Work item: Which lines run from the start of the data below to the line containing "RGB1 pin G: D8 -> D4"? Set them down exactly, with none added.
((
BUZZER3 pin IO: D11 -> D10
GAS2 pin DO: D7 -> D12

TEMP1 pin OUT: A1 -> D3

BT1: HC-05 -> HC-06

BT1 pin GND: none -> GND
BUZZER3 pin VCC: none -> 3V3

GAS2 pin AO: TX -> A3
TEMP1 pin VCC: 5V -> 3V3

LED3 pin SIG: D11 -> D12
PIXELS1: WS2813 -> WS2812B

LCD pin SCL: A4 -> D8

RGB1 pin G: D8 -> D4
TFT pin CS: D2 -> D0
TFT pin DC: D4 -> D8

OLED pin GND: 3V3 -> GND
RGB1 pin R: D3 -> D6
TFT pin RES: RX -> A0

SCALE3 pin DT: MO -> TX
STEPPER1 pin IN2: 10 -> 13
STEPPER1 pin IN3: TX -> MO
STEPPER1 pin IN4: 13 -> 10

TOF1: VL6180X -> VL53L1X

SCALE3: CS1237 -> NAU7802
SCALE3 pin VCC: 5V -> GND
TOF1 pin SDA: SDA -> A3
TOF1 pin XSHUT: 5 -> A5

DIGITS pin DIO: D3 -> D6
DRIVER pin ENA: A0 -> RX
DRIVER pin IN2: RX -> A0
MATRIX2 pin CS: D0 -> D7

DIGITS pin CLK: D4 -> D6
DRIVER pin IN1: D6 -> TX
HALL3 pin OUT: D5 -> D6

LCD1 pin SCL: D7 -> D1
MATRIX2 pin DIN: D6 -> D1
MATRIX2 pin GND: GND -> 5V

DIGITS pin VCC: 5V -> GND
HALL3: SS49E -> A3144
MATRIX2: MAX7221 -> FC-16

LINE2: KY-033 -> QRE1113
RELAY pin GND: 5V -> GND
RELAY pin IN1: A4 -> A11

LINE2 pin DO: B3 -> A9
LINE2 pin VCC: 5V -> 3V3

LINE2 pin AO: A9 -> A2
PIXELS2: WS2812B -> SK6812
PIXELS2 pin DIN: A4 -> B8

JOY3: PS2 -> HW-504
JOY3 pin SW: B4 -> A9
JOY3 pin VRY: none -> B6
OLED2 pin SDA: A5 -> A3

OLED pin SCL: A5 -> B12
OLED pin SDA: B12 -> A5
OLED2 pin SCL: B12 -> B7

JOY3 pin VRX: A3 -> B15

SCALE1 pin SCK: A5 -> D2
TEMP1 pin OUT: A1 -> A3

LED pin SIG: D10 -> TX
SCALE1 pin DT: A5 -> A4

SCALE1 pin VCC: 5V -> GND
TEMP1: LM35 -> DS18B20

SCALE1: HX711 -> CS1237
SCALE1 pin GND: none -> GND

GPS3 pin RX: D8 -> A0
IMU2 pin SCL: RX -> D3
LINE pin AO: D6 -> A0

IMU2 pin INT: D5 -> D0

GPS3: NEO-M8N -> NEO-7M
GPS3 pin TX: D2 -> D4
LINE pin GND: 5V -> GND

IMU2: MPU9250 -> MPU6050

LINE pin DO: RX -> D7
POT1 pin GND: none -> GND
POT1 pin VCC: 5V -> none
))
Response to this task:
BUZZER3 pin IO: D11 -> D10
GAS2 pin DO: D7 -> D12

TEMP1 pin OUT: A1 -> D3

BT1: HC-05 -> HC-06

BT1 pin GND: none -> GND
BUZZER3 pin VCC: none -> 3V3

GAS2 pin AO: TX -> A3
TEMP1 pin VCC: 5V -> 3V3

LED3 pin SIG: D11 -> D12
PIXELS1: WS2813 -> WS2812B

LCD pin SCL: A4 -> D8

RGB1 pin G: D8 -> D4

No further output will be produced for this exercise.